_Task:_ Replicate the data exactly, every line included.

_Input material:_

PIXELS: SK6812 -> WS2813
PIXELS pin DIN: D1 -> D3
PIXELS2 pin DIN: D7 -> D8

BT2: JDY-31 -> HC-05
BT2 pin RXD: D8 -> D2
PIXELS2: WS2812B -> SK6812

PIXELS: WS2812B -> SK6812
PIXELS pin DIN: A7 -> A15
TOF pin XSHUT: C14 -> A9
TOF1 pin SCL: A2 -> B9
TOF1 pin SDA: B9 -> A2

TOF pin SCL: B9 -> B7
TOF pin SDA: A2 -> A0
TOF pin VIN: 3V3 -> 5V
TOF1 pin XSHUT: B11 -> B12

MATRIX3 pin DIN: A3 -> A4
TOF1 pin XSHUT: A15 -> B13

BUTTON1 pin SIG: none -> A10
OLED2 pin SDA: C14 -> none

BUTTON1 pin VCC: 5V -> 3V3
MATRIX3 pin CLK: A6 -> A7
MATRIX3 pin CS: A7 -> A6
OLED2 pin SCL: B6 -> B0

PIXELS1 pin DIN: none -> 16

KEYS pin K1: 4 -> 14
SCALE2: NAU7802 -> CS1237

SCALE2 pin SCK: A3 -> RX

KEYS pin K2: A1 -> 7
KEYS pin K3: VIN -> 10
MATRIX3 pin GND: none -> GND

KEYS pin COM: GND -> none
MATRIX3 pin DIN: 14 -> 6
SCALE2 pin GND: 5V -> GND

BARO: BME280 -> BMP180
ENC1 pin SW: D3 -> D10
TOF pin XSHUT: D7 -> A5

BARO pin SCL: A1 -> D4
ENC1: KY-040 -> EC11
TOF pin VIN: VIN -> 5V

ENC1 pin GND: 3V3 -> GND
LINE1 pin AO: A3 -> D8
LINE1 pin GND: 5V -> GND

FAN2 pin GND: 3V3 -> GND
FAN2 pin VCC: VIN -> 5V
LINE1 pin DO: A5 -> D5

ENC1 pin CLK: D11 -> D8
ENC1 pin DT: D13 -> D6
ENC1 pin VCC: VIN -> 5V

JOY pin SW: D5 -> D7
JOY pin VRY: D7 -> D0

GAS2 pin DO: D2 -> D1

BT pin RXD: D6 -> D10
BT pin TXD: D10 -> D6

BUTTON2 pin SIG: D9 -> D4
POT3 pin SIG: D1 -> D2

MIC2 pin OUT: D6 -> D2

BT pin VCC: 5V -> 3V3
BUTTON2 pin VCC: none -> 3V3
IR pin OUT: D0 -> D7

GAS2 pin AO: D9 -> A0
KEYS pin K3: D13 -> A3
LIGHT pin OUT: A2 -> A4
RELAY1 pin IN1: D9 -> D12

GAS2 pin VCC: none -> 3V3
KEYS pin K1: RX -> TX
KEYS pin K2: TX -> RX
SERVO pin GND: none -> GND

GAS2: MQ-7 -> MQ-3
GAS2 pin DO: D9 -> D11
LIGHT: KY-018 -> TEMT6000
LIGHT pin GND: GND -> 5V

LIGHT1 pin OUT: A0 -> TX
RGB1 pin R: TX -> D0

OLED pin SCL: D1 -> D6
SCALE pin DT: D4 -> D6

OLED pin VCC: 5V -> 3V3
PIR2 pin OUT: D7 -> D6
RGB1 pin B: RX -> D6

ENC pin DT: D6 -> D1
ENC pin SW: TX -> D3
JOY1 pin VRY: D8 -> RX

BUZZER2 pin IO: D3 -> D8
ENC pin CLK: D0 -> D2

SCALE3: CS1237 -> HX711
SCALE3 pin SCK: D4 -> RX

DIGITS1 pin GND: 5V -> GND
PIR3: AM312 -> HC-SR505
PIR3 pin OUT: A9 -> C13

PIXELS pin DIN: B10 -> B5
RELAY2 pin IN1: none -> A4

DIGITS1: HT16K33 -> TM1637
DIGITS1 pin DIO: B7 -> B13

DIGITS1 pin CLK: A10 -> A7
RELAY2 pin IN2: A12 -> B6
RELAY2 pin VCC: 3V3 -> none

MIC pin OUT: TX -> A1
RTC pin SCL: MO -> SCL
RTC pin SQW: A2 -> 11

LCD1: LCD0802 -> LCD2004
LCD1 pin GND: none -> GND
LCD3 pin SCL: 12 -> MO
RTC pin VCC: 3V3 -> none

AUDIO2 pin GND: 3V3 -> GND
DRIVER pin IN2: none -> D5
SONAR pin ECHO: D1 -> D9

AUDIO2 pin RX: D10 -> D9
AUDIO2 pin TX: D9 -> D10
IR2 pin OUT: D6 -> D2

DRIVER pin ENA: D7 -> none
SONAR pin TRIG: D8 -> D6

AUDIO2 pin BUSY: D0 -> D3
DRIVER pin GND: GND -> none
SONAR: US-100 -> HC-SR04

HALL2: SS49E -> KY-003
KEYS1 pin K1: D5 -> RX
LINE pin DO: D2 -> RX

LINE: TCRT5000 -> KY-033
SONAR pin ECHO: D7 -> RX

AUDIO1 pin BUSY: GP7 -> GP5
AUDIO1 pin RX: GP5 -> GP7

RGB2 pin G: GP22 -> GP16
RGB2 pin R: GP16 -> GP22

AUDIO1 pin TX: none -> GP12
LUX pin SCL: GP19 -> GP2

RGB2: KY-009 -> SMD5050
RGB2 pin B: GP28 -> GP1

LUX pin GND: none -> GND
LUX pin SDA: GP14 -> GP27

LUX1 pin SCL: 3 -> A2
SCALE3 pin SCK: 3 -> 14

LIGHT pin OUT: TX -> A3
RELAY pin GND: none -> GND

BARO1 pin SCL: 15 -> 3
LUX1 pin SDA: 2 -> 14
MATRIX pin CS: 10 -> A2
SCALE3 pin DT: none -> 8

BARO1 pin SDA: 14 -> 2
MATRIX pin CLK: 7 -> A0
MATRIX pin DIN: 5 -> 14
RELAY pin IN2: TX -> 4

_Result for this task:_
PIXELS: SK6812 -> WS2813
PIXELS pin DIN: D1 -> D3
PIXELS2 pin DIN: D7 -> D8

BT2: JDY-31 -> HC-05
BT2 pin RXD: D8 -> D2
PIXELS2: WS2812B -> SK6812

PIXELS: WS2812B -> SK6812
PIXELS pin DIN: A7 -> A15
TOF pin XSHUT: C14 -> A9
TOF1 pin SCL: A2 -> B9
TOF1 pin SDA: B9 -> A2

TOF pin SCL: B9 -> B7
TOF pin SDA: A2 -> A0
TOF pin VIN: 3V3 -> 5V
TOF1 pin XSHUT: B11 -> B12

MATRIX3 pin DIN: A3 -> A4
TOF1 pin XSHUT: A15 -> B13

BUTTON1 pin SIG: none -> A10
OLED2 pin SDA: C14 -> none

BUTTON1 pin VCC: 5V -> 3V3
MATRIX3 pin CLK: A6 -> A7
MATRIX3 pin CS: A7 -> A6
OLED2 pin SCL: B6 -> B0

PIXELS1 pin DIN: none -> 16

KEYS pin K1: 4 -> 14
SCALE2: NAU7802 -> CS1237

SCALE2 pin SCK: A3 -> RX

KEYS pin K2: A1 -> 7
KEYS pin K3: VIN -> 10
MATRIX3 pin GND: none -> GND

KEYS pin COM: GND -> none
MATRIX3 pin DIN: 14 -> 6
SCALE2 pin GND: 5V -> GND

BARO: BME280 -> BMP180
ENC1 pin SW: D3 -> D10
TOF pin XSHUT: D7 -> A5

BARO pin SCL: A1 -> D4
ENC1: KY-040 -> EC11
TOF pin VIN: VIN -> 5V

ENC1 pin GND: 3V3 -> GND
LINE1 pin AO: A3 -> D8
LINE1 pin GND: 5V -> GND

FAN2 pin GND: 3V3 -> GND
FAN2 pin VCC: VIN -> 5V
LINE1 pin DO: A5 -> D5

ENC1 pin CLK: D11 -> D8
ENC1 pin DT: D13 -> D6
ENC1 pin VCC: VIN -> 5V

JOY pin SW: D5 -> D7
JOY pin VRY: D7 -> D0

GAS2 pin DO: D2 -> D1

BT pin RXD: D6 -> D10
BT pin TXD: D10 -> D6

BUTTON2 pin SIG: D9 -> D4
POT3 pin SIG: D1 -> D2

MIC2 pin OUT: D6 -> D2

BT pin VCC: 5V -> 3V3
BUTTON2 pin VCC: none -> 3V3
IR pin OUT: D0 -> D7

GAS2 pin AO: D9 -> A0
KEYS pin K3: D13 -> A3
LIGHT pin OUT: A2 -> A4
RELAY1 pin IN1: D9 -> D12

GAS2 pin VCC: none -> 3V3
KEYS pin K1: RX -> TX
KEYS pin K2: TX -> RX
SERVO pin GND: none -> GND

GAS2: MQ-7 -> MQ-3
GAS2 pin DO: D9 -> D11
LIGHT: KY-018 -> TEMT6000
LIGHT pin GND: GND -> 5V

LIGHT1 pin OUT: A0 -> TX
RGB1 pin R: TX -> D0

OLED pin SCL: D1 -> D6
SCALE pin DT: D4 -> D6

OLED pin VCC: 5V -> 3V3
PIR2 pin OUT: D7 -> D6
RGB1 pin B: RX -> D6

ENC pin DT: D6 -> D1
ENC pin SW: TX -> D3
JOY1 pin VRY: D8 -> RX

BUZZER2 pin IO: D3 -> D8
ENC pin CLK: D0 -> D2

SCALE3: CS1237 -> HX711
SCALE3 pin SCK: D4 -> RX

DIGITS1 pin GND: 5V -> GND
PIR3: AM312 -> HC-SR505
PIR3 pin OUT: A9 -> C13

PIXELS pin DIN: B10 -> B5
RELAY2 pin IN1: none -> A4

DIGITS1: HT16K33 -> TM1637
DIGITS1 pin DIO: B7 -> B13

DIGITS1 pin CLK: A10 -> A7
RELAY2 pin IN2: A12 -> B6
RELAY2 pin VCC: 3V3 -> none

MIC pin OUT: TX -> A1
RTC pin SCL: MO -> SCL
RTC pin SQW: A2 -> 11

LCD1: LCD0802 -> LCD2004
LCD1 pin GND: none -> GND
LCD3 pin SCL: 12 -> MO
RTC pin VCC: 3V3 -> none

AUDIO2 pin GND: 3V3 -> GND
DRIVER pin IN2: none -> D5
SONAR pin ECHO: D1 -> D9

AUDIO2 pin RX: D10 -> D9
AUDIO2 pin TX: D9 -> D10
IR2 pin OUT: D6 -> D2

DRIVER pin ENA: D7 -> none
SONAR pin TRIG: D8 -> D6

AUDIO2 pin BUSY: D0 -> D3
DRIVER pin GND: GND -> none
SONAR: US-100 -> HC-SR04

HALL2: SS49E -> KY-003
KEYS1 pin K1: D5 -> RX
LINE pin DO: D2 -> RX

LINE: TCRT5000 -> KY-033
SONAR pin ECHO: D7 -> RX

AUDIO1 pin BUSY: GP7 -> GP5
AUDIO1 pin RX: GP5 -> GP7

RGB2 pin G: GP22 -> GP16
RGB2 pin R: GP16 -> GP22

AUDIO1 pin TX: none -> GP12
LUX pin SCL: GP19 -> GP2

RGB2: KY-009 -> SMD5050
RGB2 pin B: GP28 -> GP1

LUX pin GND: none -> GND
LUX pin SDA: GP14 -> GP27

LUX1 pin SCL: 3 -> A2
SCALE3 pin SCK: 3 -> 14

LIGHT pin OUT: TX -> A3
RELAY pin GND: none -> GND

BARO1 pin SCL: 15 -> 3
LUX1 pin SDA: 2 -> 14
MATRIX pin CS: 10 -> A2
SCALE3 pin DT: none -> 8

BARO1 pin SDA: 14 -> 2
MATRIX pin CLK: 7 -> A0
MATRIX pin DIN: 5 -> 14
RELAY pin IN2: TX -> 4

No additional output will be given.